**TASK INSTRUCTIONS:**
Please set out the stretch from the line containing "Question: Which of these" through the line containing "Question: Which object" as a numbered list, omitting any blank lines.

[Dataset records]
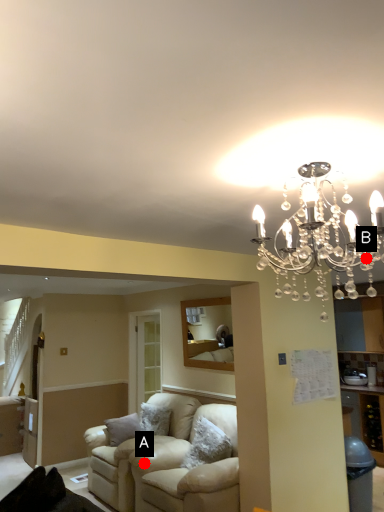
Question: Two points are circled on the image, labeled by A and B beside each circle. Among these points, which one is nearest to the camera?

Choices:
 (A) A is closer
 (B) B is closer

Answer: (B)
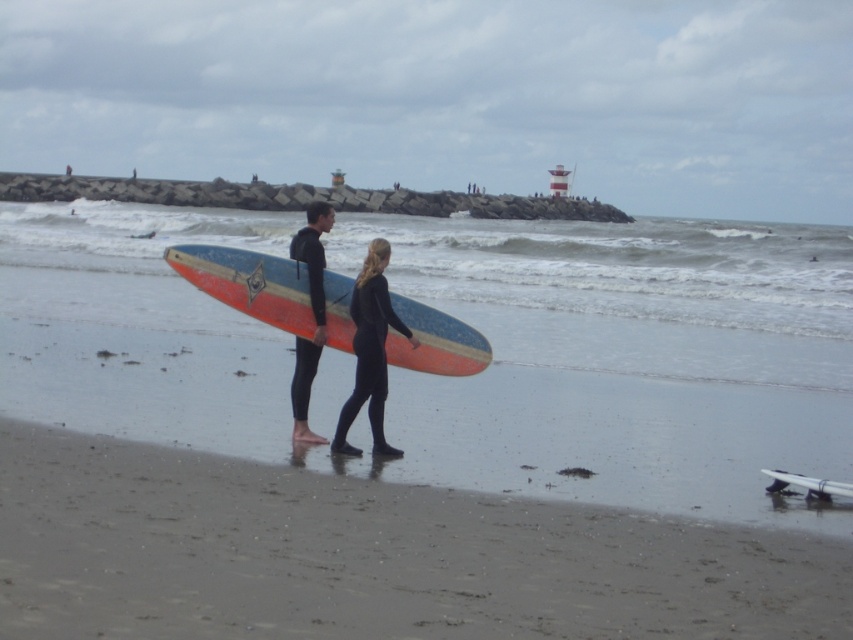
Question: Which of these objects is positioned farthest from the black wetsuit at center?

Choices:
 (A) matte wood surfboard at center
 (B) white glossy surfboard at lower right
 (C) black matte wetsuit at center
 (D) wooden surfboard at center

Answer: (B)

Question: Can you confirm if matte wood surfboard at center is wider than wooden surfboard at center?

Choices:
 (A) yes
 (B) no

Answer: (A)

Question: Is black wetsuit at center smaller than white glossy surfboard at lower right?

Choices:
 (A) no
 (B) yes

Answer: (A)

Question: Which object appears closest to the camera in this image?

Choices:
 (A) white glossy surfboard at lower right
 (B) black matte wetsuit at center
 (C) black wetsuit at center
 (D) matte wood surfboard at center

Answer: (D)

Question: Which of the following is the closest to the observer?

Choices:
 (A) black matte wetsuit at center
 (B) black wetsuit at center
 (C) white glossy surfboard at lower right
 (D) matte wood surfboard at center

Answer: (D)

Question: From the image, what is the correct spatial relationship of matte wood surfboard at center in relation to wooden surfboard at center?

Choices:
 (A) left
 (B) right

Answer: (A)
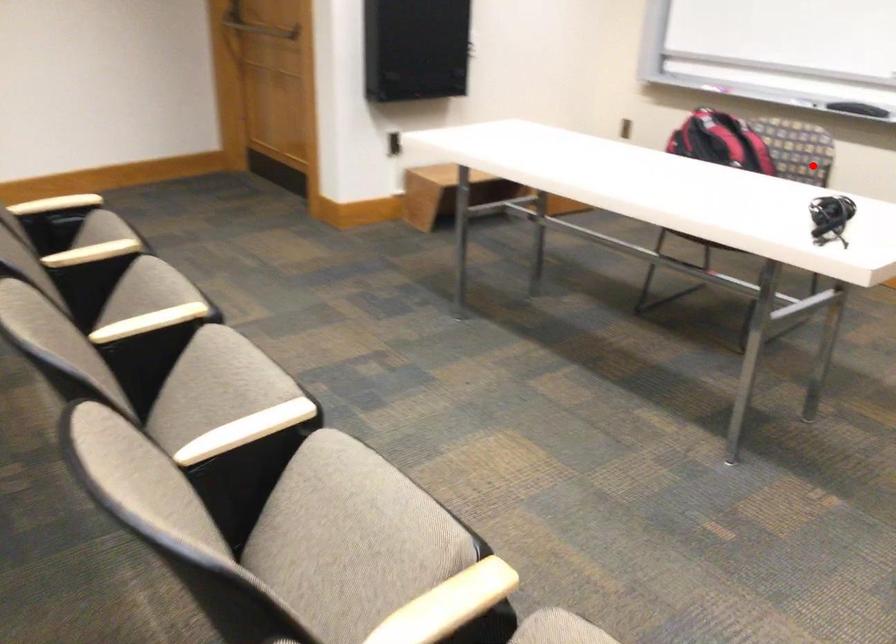
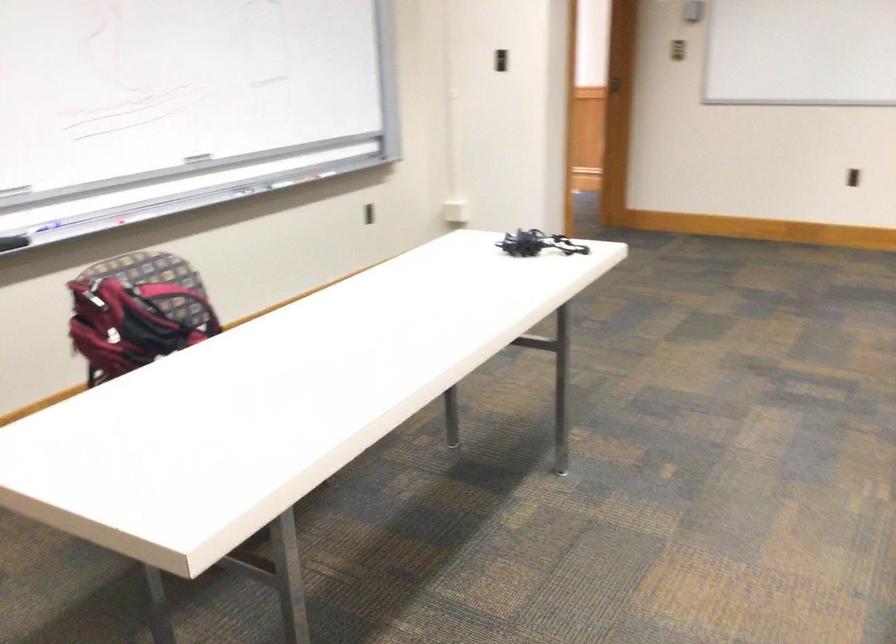
Question: I am providing you with two images of the same scene from different viewpoints. A red point is shown in image1. For the corresponding object point in image2, is it positioned nearer or farther from the camera?

Choices:
 (A) Nearer
 (B) Farther

Answer: (A)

**RESPONSE TO THIS TASK:**
1. Question: Which of these objects is positioned farthest from the black wetsuit at center?
2. Choices:
3.  (A) matte wood surfboard at center
4.  (B) white glossy surfboard at lower right
5.  (C) black matte wetsuit at center
6.  (D) wooden surfboard at center
7. Answer: (B)
8. Question: Can you confirm if matte wood surfboard at center is wider than wooden surfboard at center?
9. Choices:
10.  (A) yes
11.  (B) no
12. Answer: (A)
13. Question: Is black wetsuit at center smaller than white glossy surfboard at lower right?
14. Choices:
15.  (A) no
16.  (B) yes
17. Answer: (A)
18. Question: Which object appears closest to the camera in this image?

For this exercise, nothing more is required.